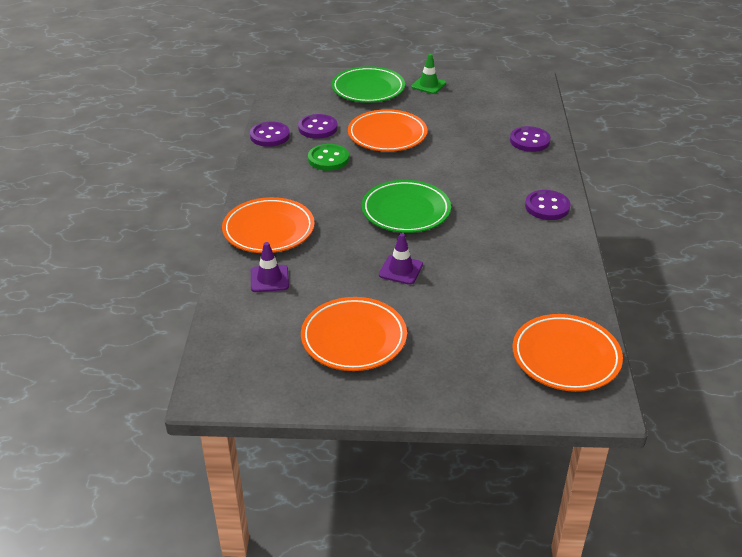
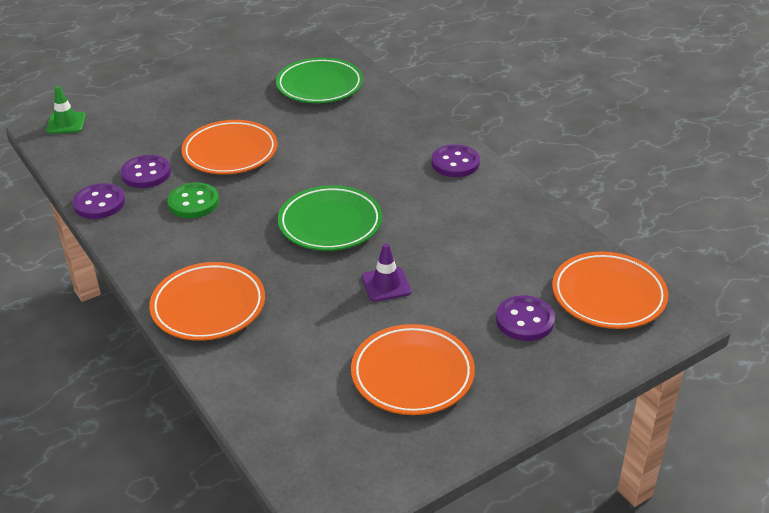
camera: 35 degrees left, 0 degrees up
(269, 279) = (264, 357): purple traffic cone -> none
(368, 89) = (158, 110): green plate -> green plate (319, 85)
(428, 85) = (219, 83): green traffic cone -> green traffic cone (66, 123)
(529, 141) = (375, 104): purple button -> purple button (525, 320)

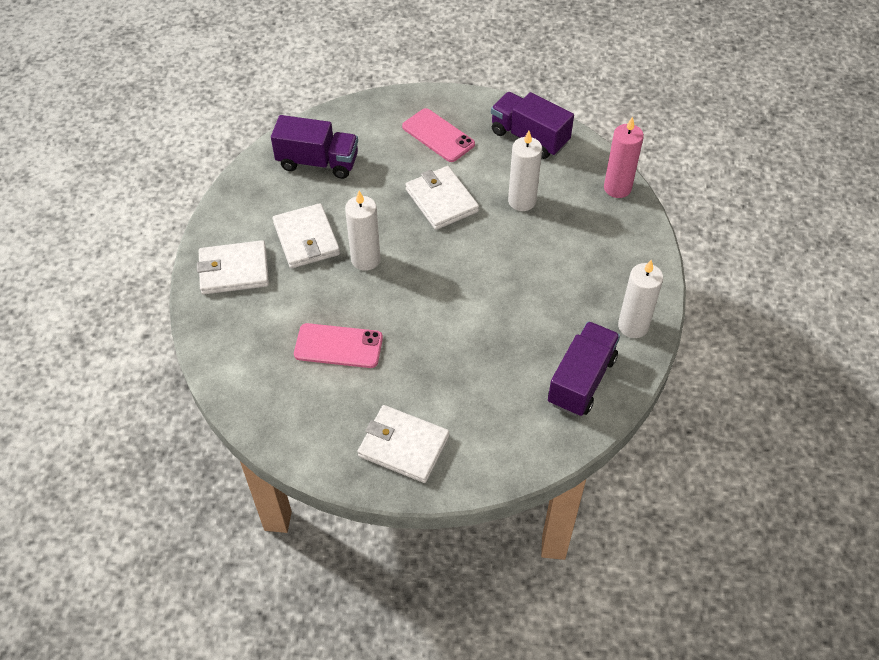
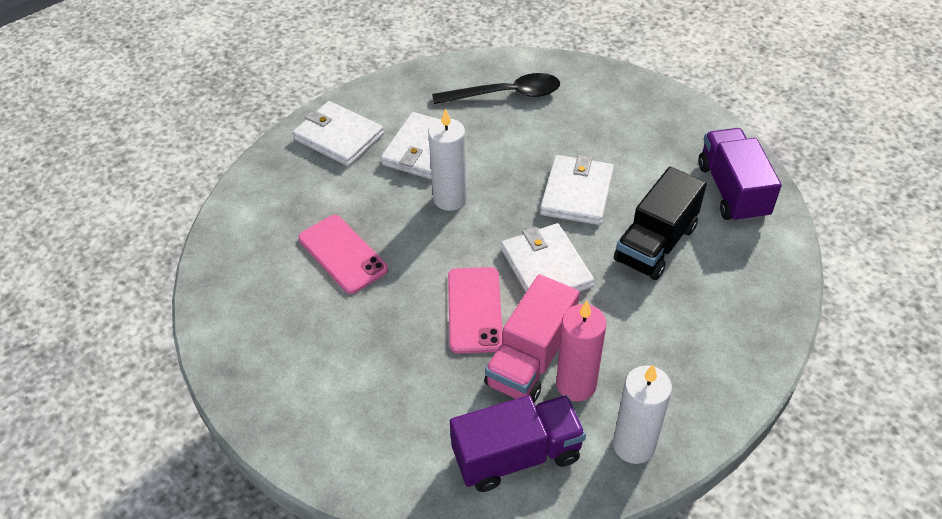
camera: 45 degrees right, 5 degrees down
(318, 162) = (505, 94): purple truck -> black spoon
(403, 446) = (290, 380): white wallet -> white wallet (546, 268)
(438, 135) = (640, 135): pink phone -> pink phone (474, 310)
(522, 201) = (655, 244): white candle -> black truck
(529, 321) = (531, 359): none -> pink truck
(617, 188) = (775, 298): pink candle -> pink candle (576, 384)

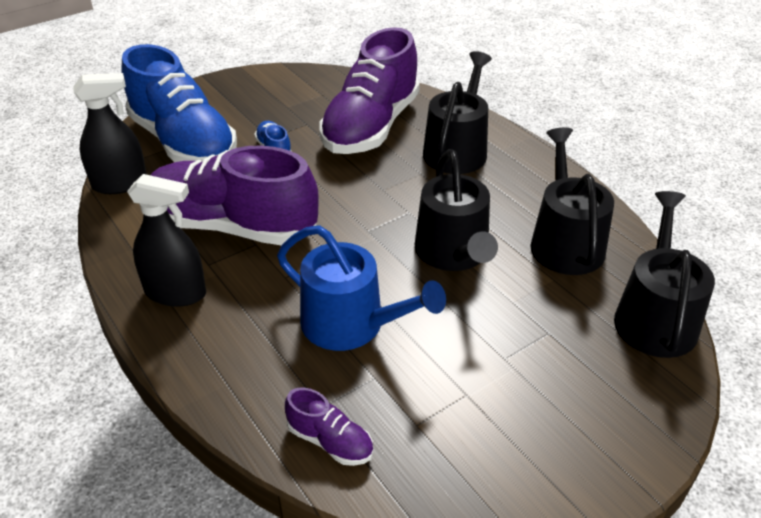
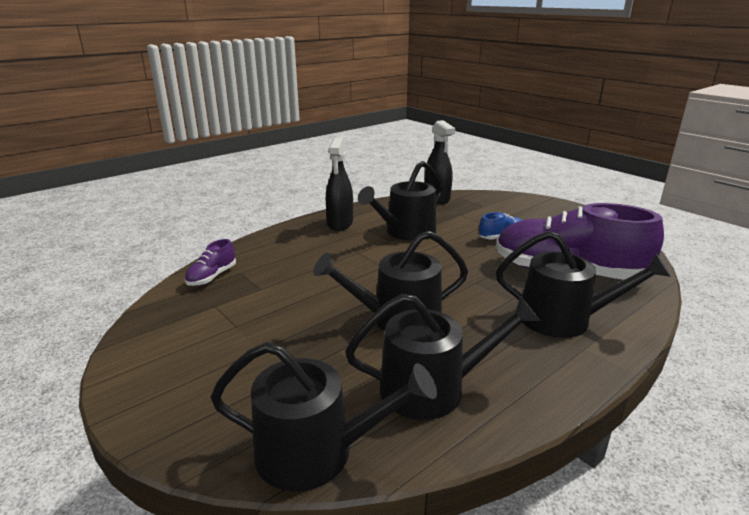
camera: 85 degrees right, 15 degrees down
(183, 143) = (492, 208): blue shoe -> none
(232, 226) = (406, 232): purple shoe -> black watering can
(351, 324) = (311, 278): blue watering can -> none

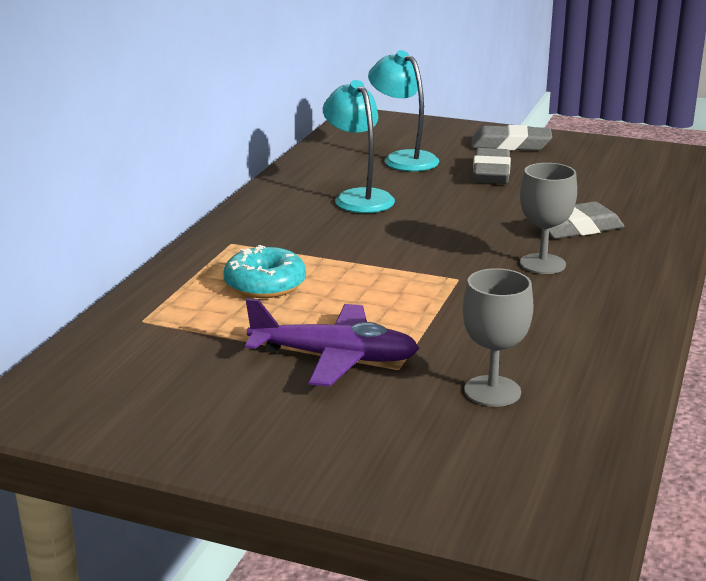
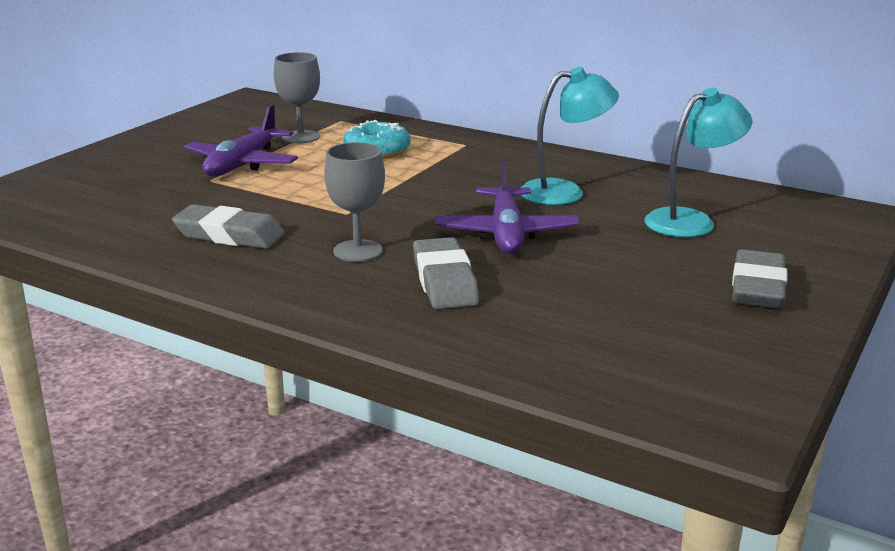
camera: 100 degrees right, 0 degrees up
(467, 213) = (506, 234): none -> purple plane
(491, 173) = (639, 261): grey eraser -> grey eraser (229, 235)
(492, 391) = (148, 203): grey goblet -> grey goblet (301, 137)

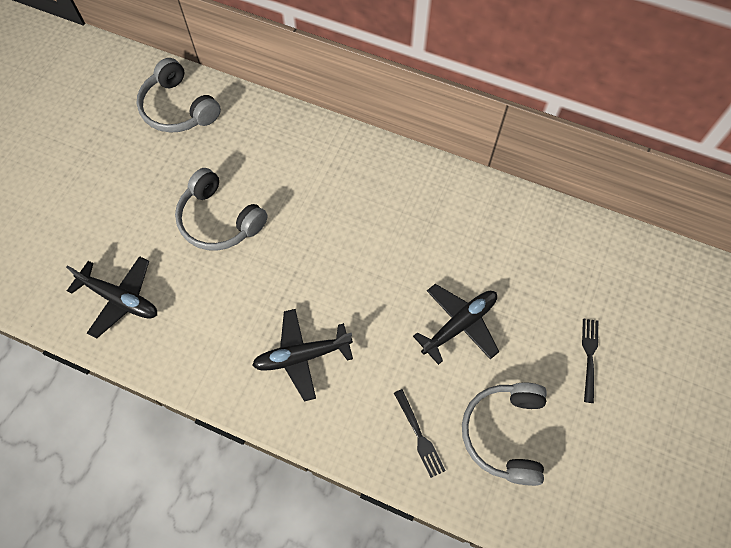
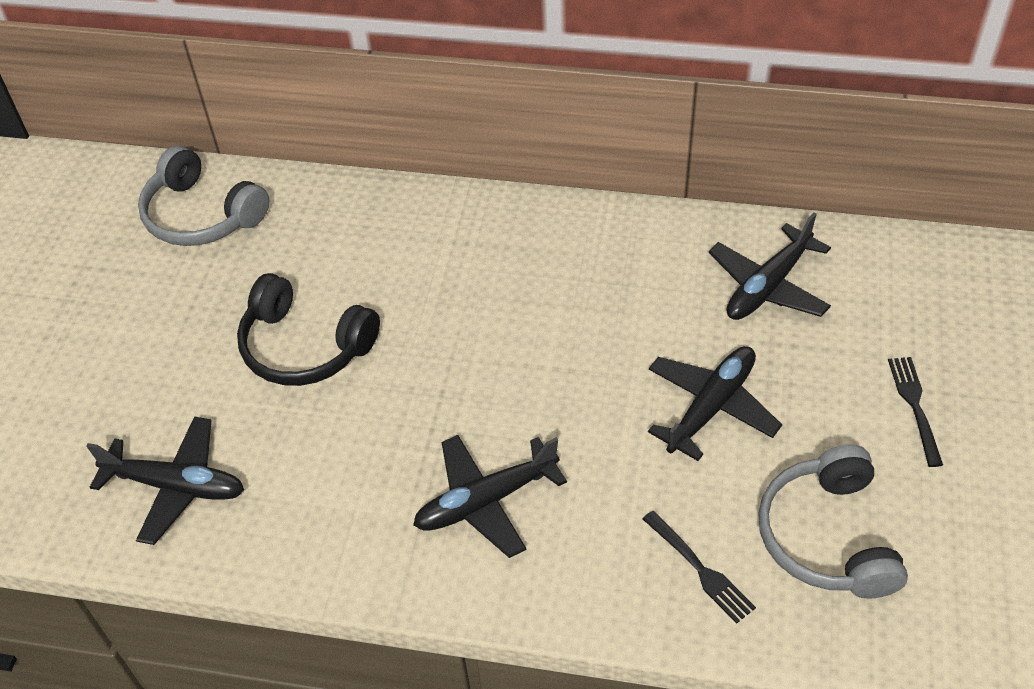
camera: 10 degrees left, 15 degrees down
(219, 220) = (305, 347): grey headphones -> black headphones
(522, 246) = (768, 286): none -> black plane

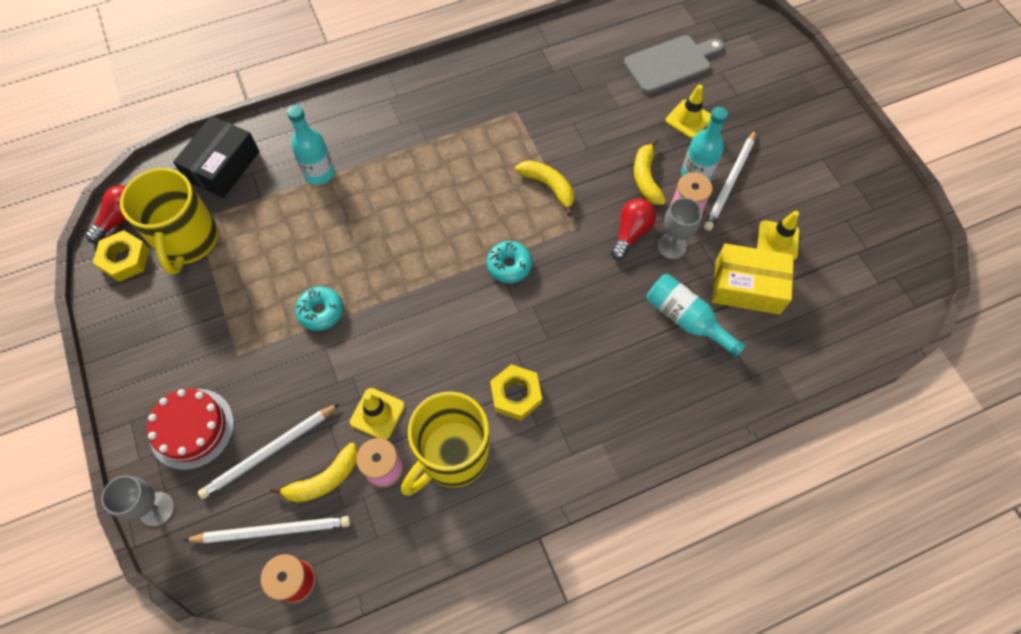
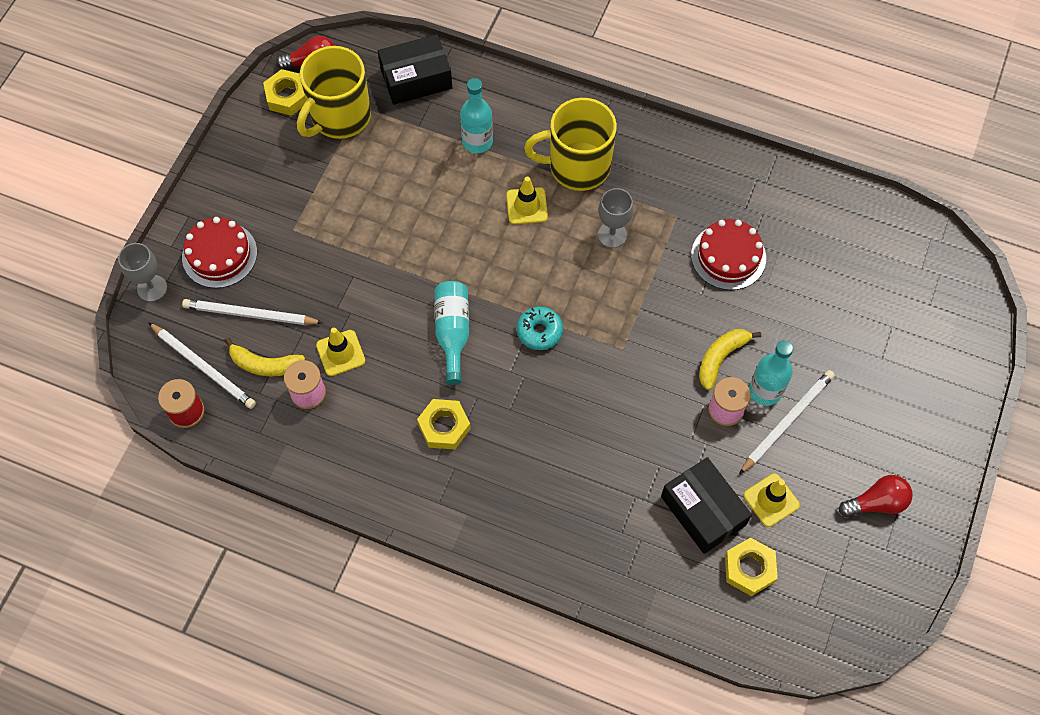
camera: 45 degrees right, 0 degrees up
(321, 312) = (375, 247): turquoise donut -> none
(452, 454) = (360, 426): yellow mug -> yellow mug (577, 166)
(548, 186) = (635, 298): yellow banana -> none
(578, 110) = (728, 256): none -> red cake
(631, 233) = (659, 389): red light bulb -> red light bulb (876, 503)
(670, 63) = (854, 282): grey cutting board -> none
(672, 246) = (679, 427): grey goblet -> grey goblet (612, 235)
(686, 319) = (626, 490): turquoise bottle -> turquoise bottle (453, 332)
(688, 119) = (813, 341): yellow traffic cone -> yellow traffic cone (527, 206)
(730, 182) = (787, 421): white pencil -> white pencil turned 150 degrees clockwise
(747, 286) = (703, 510): yellow box -> black box
(816, 297) = (749, 568): none -> yellow nut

[WHAT THE TASK ASKS]
Print all of the data exactly, and do not carry over any pictures.

[OUTPUT FOR THIS EXERCISE]
camera: 35 degrees left, 0 degrees up
(269, 279) = (264, 357): purple traffic cone -> none
(368, 89) = (158, 110): green plate -> green plate (319, 85)
(428, 85) = (219, 83): green traffic cone -> green traffic cone (66, 123)
(529, 141) = (375, 104): purple button -> purple button (525, 320)

camera: 45 degrees right, 5 degrees down
(318, 162) = (505, 94): purple truck -> black spoon
(403, 446) = (290, 380): white wallet -> white wallet (546, 268)
(438, 135) = (640, 135): pink phone -> pink phone (474, 310)
(522, 201) = (655, 244): white candle -> black truck
(529, 321) = (531, 359): none -> pink truck
(617, 188) = (775, 298): pink candle -> pink candle (576, 384)

camera: 85 degrees right, 15 degrees down
(183, 143) = (492, 208): blue shoe -> none
(232, 226) = (406, 232): purple shoe -> black watering can
(351, 324) = (311, 278): blue watering can -> none

camera: 100 degrees right, 0 degrees up
(467, 213) = (506, 234): none -> purple plane
(491, 173) = (639, 261): grey eraser -> grey eraser (229, 235)
(492, 391) = (148, 203): grey goblet -> grey goblet (301, 137)

camera: 10 degrees left, 15 degrees down
(219, 220) = (305, 347): grey headphones -> black headphones
(522, 246) = (768, 286): none -> black plane

camera: 45 degrees right, 0 degrees up
(321, 312) = (375, 247): turquoise donut -> none
(452, 454) = (360, 426): yellow mug -> yellow mug (577, 166)
(548, 186) = (635, 298): yellow banana -> none
(578, 110) = (728, 256): none -> red cake
(631, 233) = (659, 389): red light bulb -> red light bulb (876, 503)
(670, 63) = (854, 282): grey cutting board -> none
(672, 246) = (679, 427): grey goblet -> grey goblet (612, 235)
(686, 319) = (626, 490): turquoise bottle -> turquoise bottle (453, 332)
(688, 119) = (813, 341): yellow traffic cone -> yellow traffic cone (527, 206)
(730, 182) = (787, 421): white pencil -> white pencil turned 150 degrees clockwise
(747, 286) = (703, 510): yellow box -> black box
(816, 297) = (749, 568): none -> yellow nut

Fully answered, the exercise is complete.